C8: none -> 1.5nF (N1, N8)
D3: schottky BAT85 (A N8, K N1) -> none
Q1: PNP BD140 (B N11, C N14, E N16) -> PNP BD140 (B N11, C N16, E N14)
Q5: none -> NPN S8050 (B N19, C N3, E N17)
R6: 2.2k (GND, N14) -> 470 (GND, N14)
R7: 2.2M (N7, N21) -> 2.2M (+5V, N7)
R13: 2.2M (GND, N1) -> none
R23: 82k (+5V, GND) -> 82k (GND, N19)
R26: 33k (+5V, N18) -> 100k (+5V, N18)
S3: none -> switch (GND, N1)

--

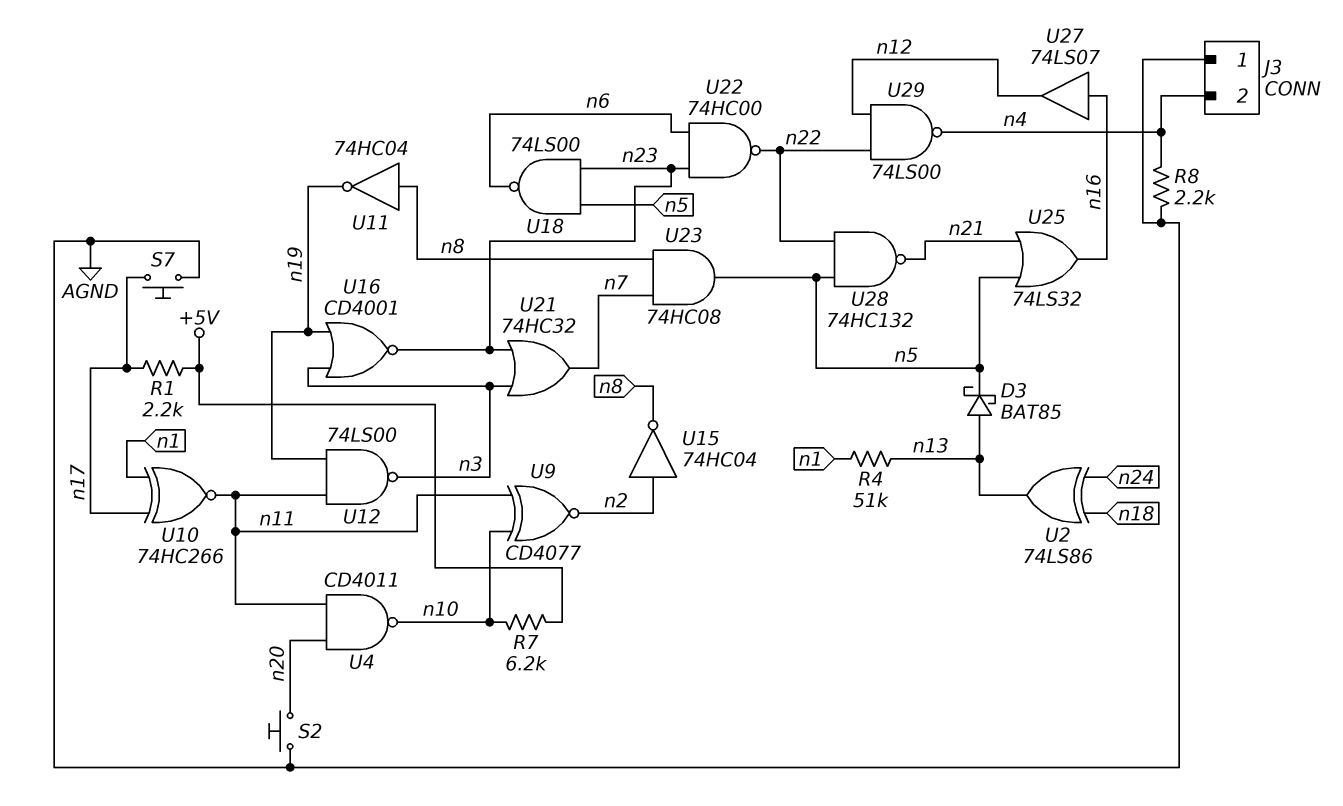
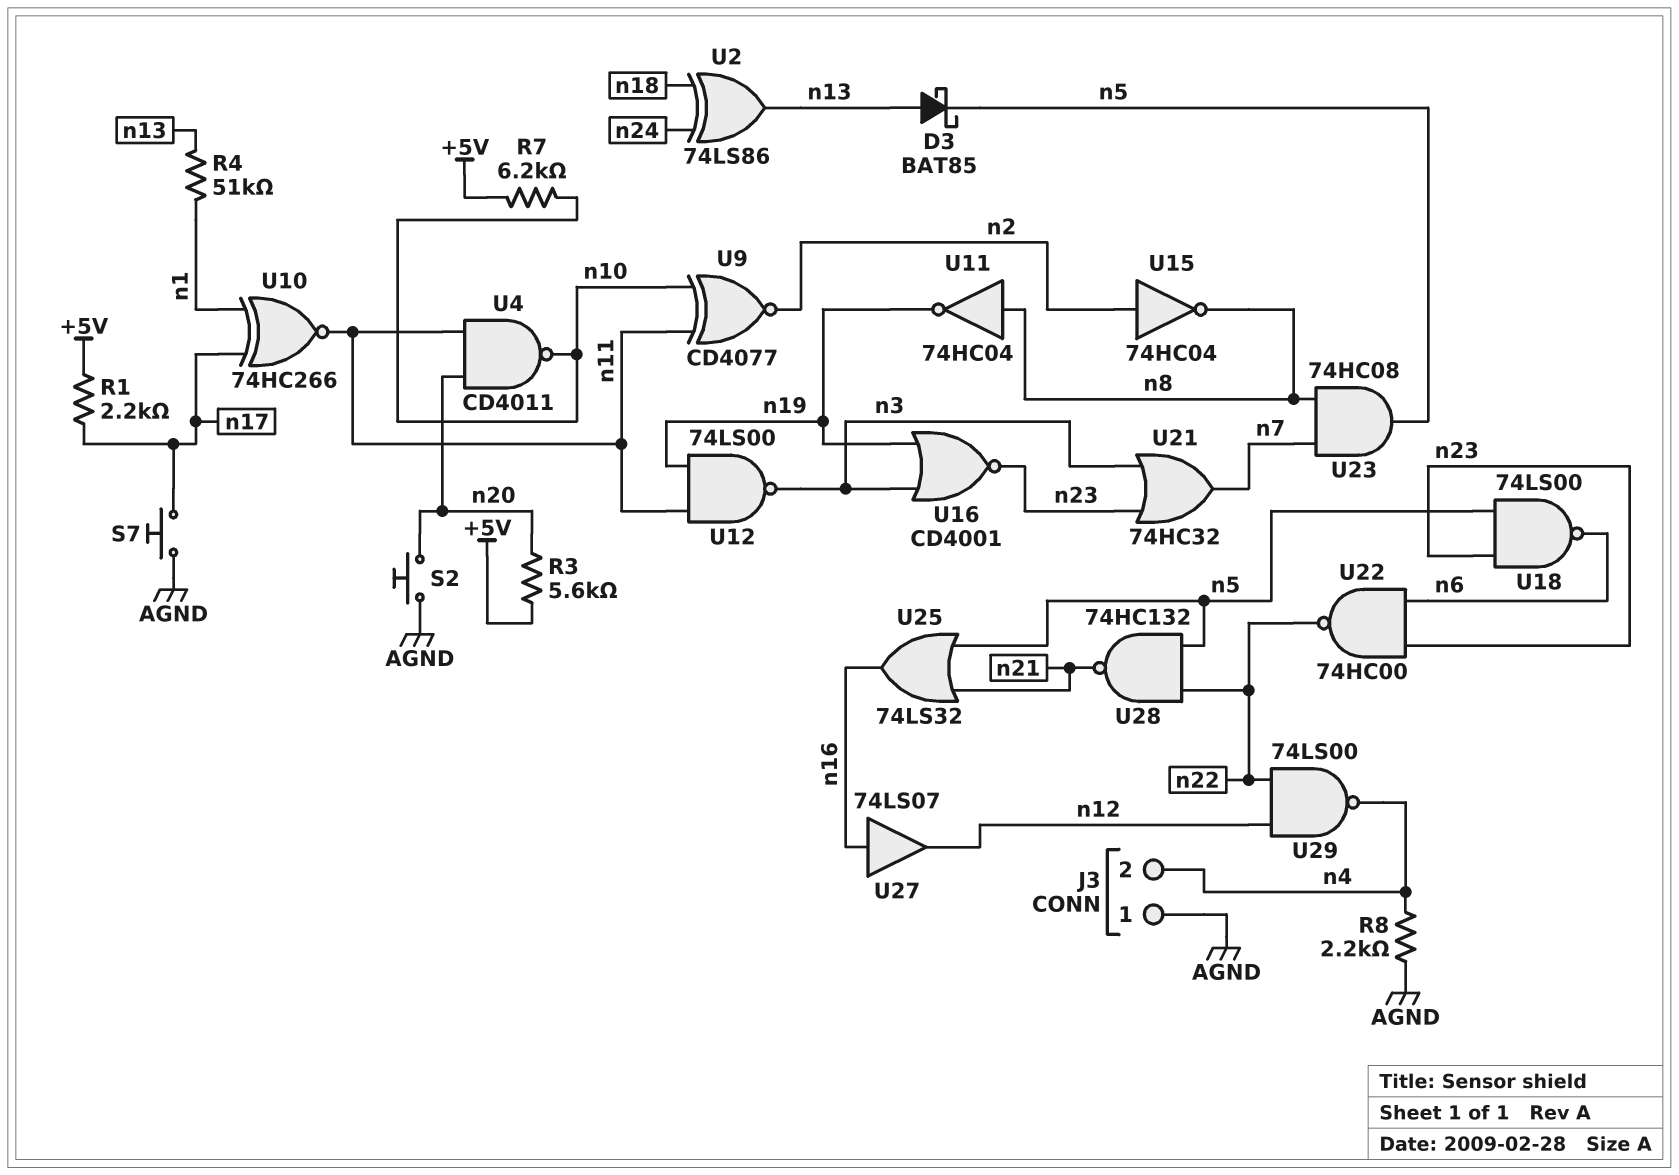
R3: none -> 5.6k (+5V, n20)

ASSIGNMENT
Take exactly the lines from the one containing "R23: 82k (+5V, GND) -> 82k (GND, N19)" through the one containing "S3: none -> switch (GND, N1)" in the data above, and output them with nothing added.

REPLY
R23: 82k (+5V, GND) -> 82k (GND, N19)
R26: 33k (+5V, N18) -> 100k (+5V, N18)
S3: none -> switch (GND, N1)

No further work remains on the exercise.